TASK REQUIREMENTS: Return the full listing word for word, but drop every picture from it.

SUPPLIED MATERIAL:
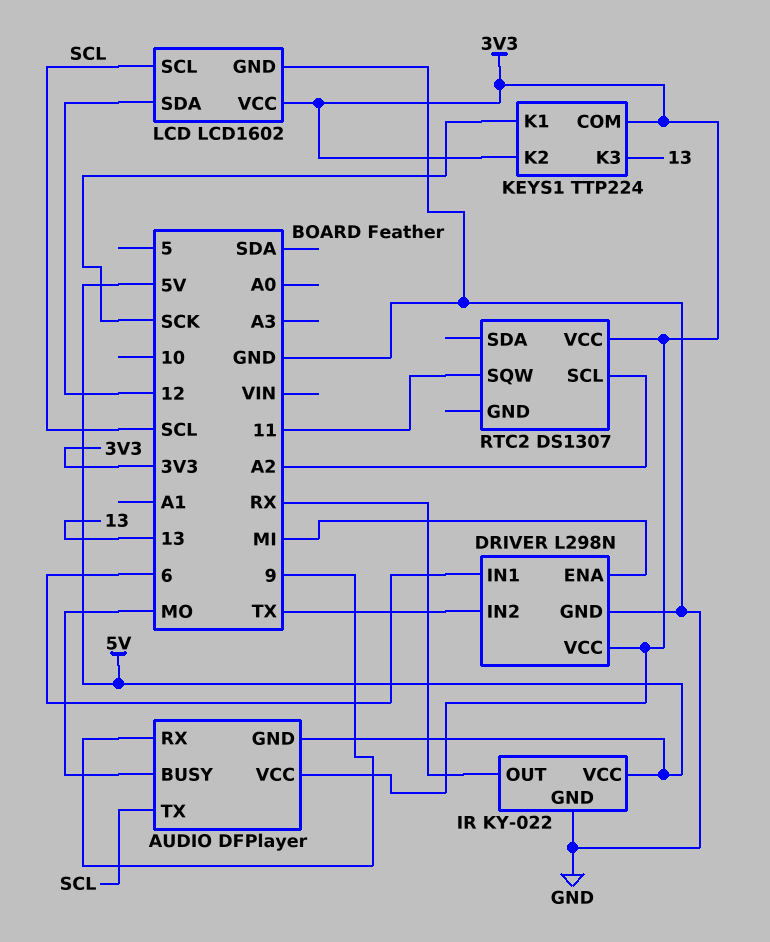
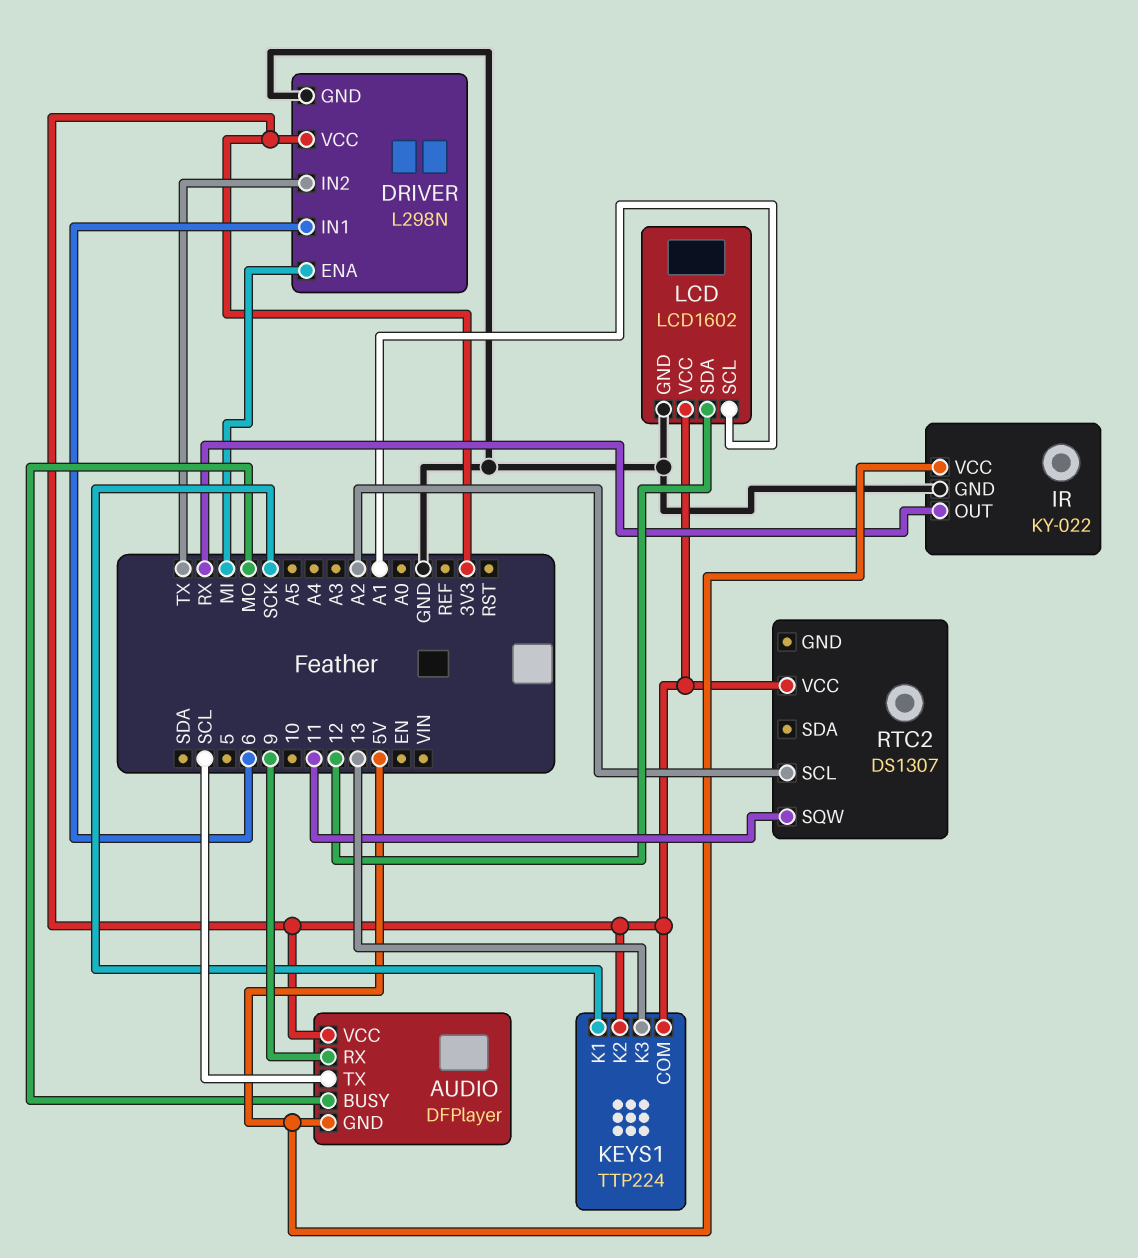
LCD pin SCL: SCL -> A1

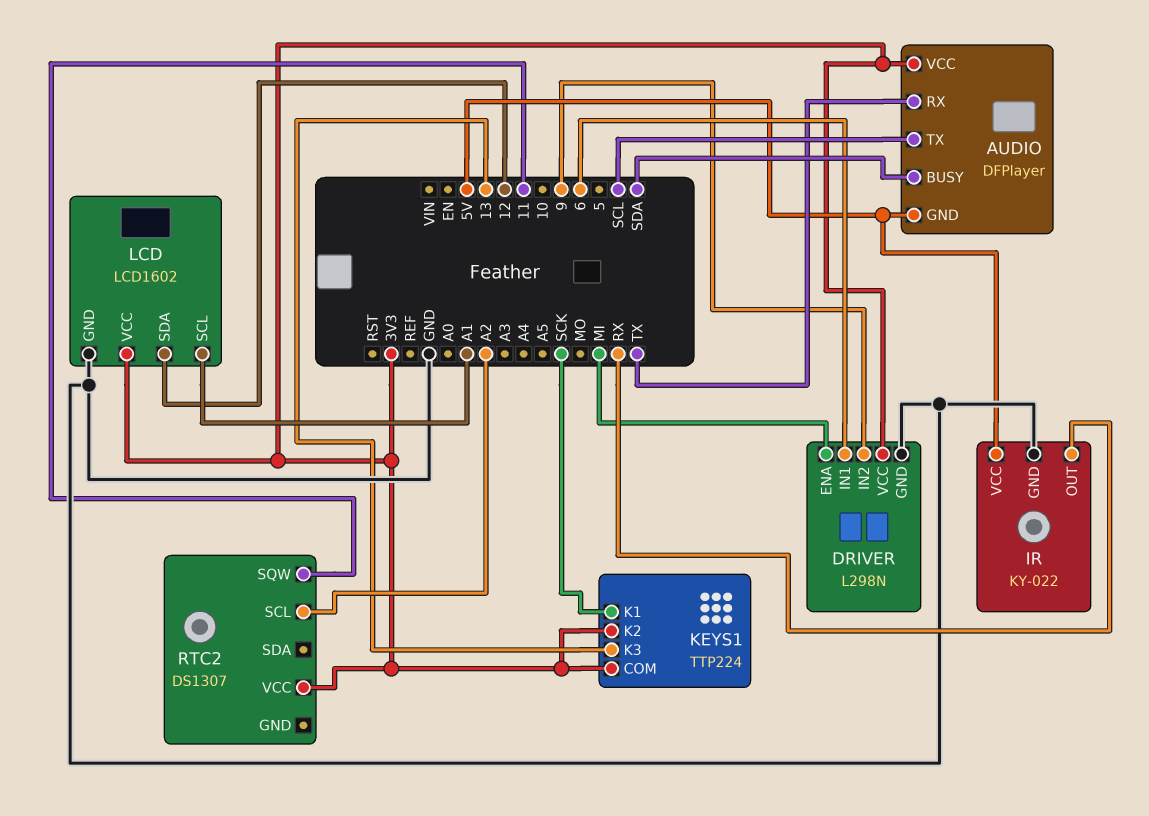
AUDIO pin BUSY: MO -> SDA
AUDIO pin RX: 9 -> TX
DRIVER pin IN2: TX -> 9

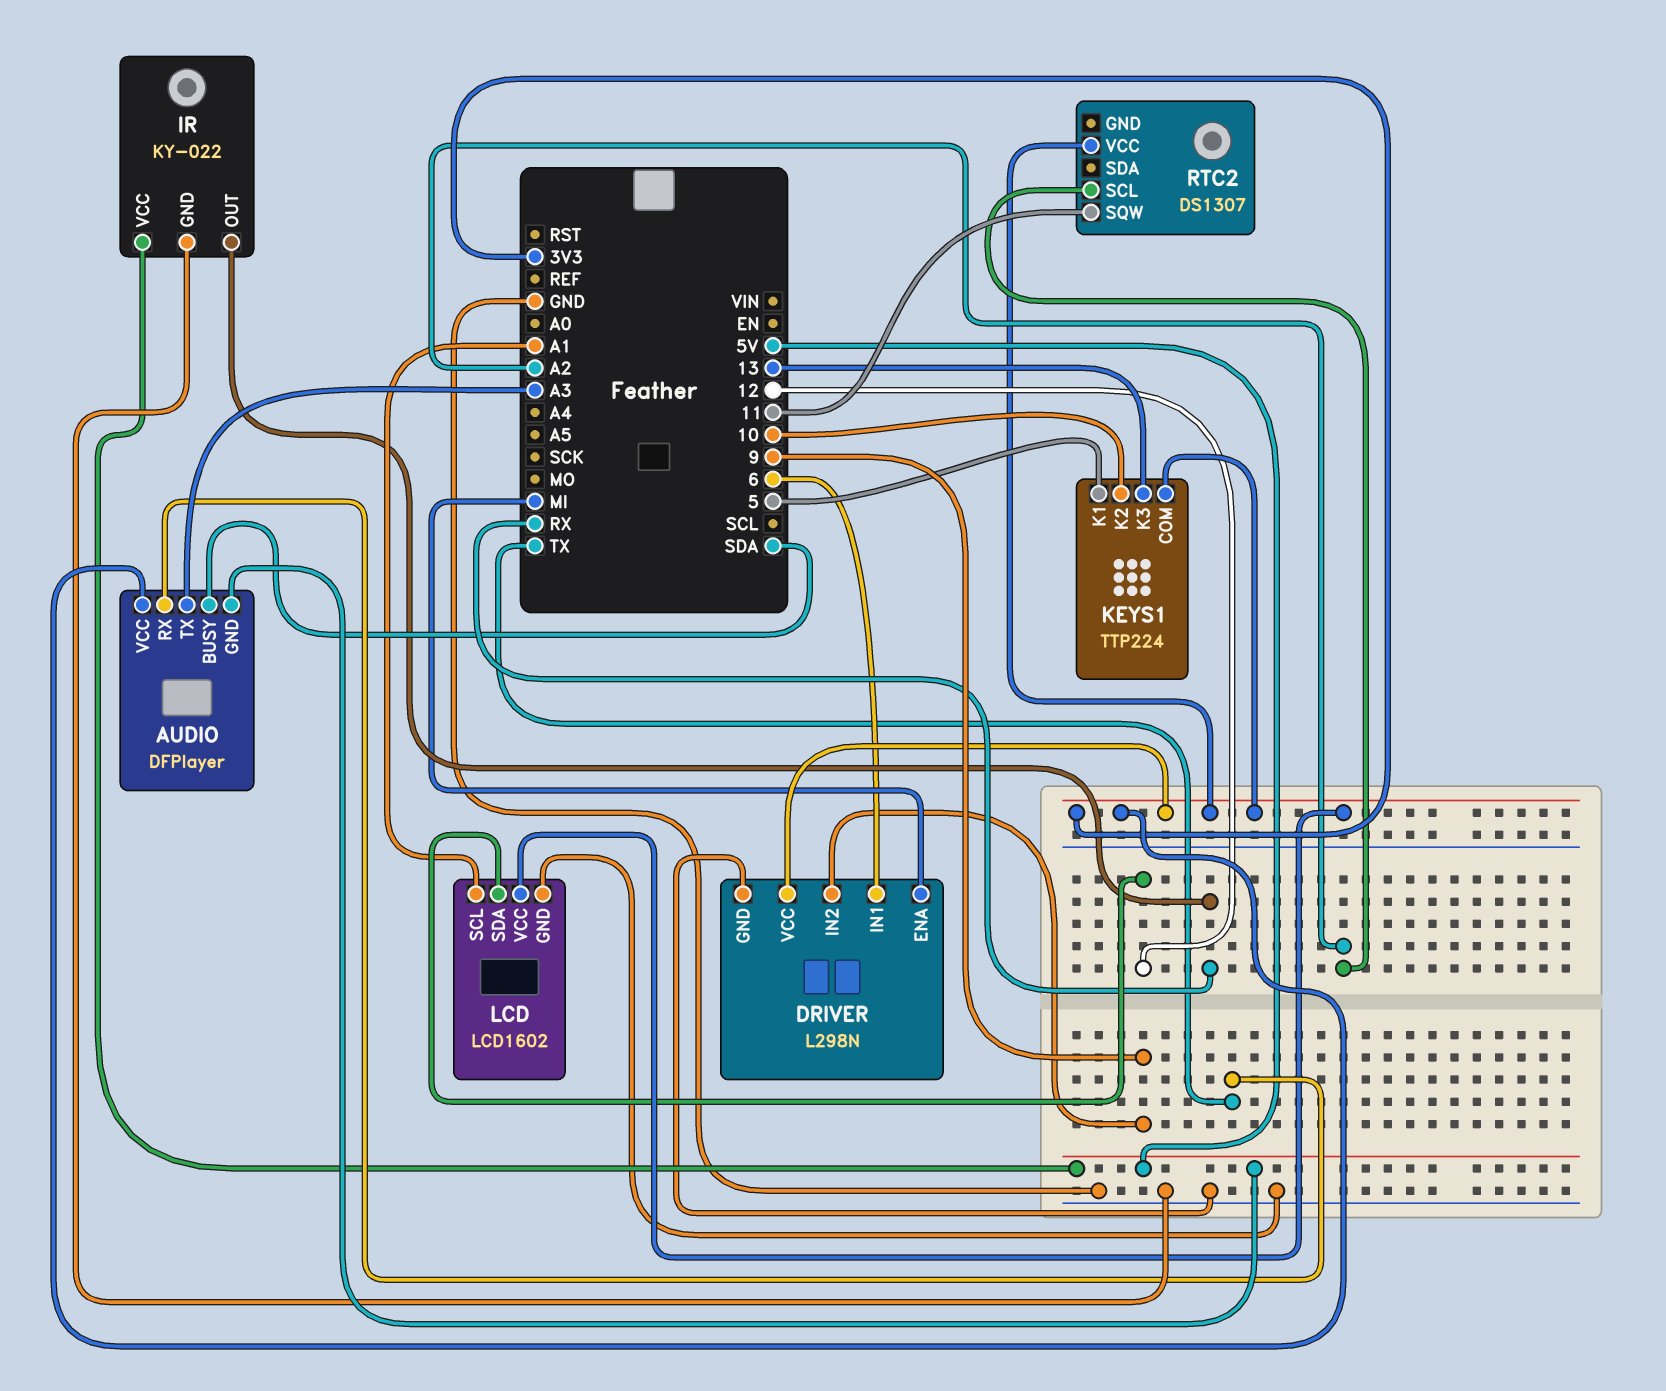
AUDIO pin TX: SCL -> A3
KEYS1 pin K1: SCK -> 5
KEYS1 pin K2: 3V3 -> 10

EXERCISE RESULT:
LCD pin SCL: SCL -> A1

AUDIO pin BUSY: MO -> SDA
AUDIO pin RX: 9 -> TX
DRIVER pin IN2: TX -> 9

AUDIO pin TX: SCL -> A3
KEYS1 pin K1: SCK -> 5
KEYS1 pin K2: 3V3 -> 10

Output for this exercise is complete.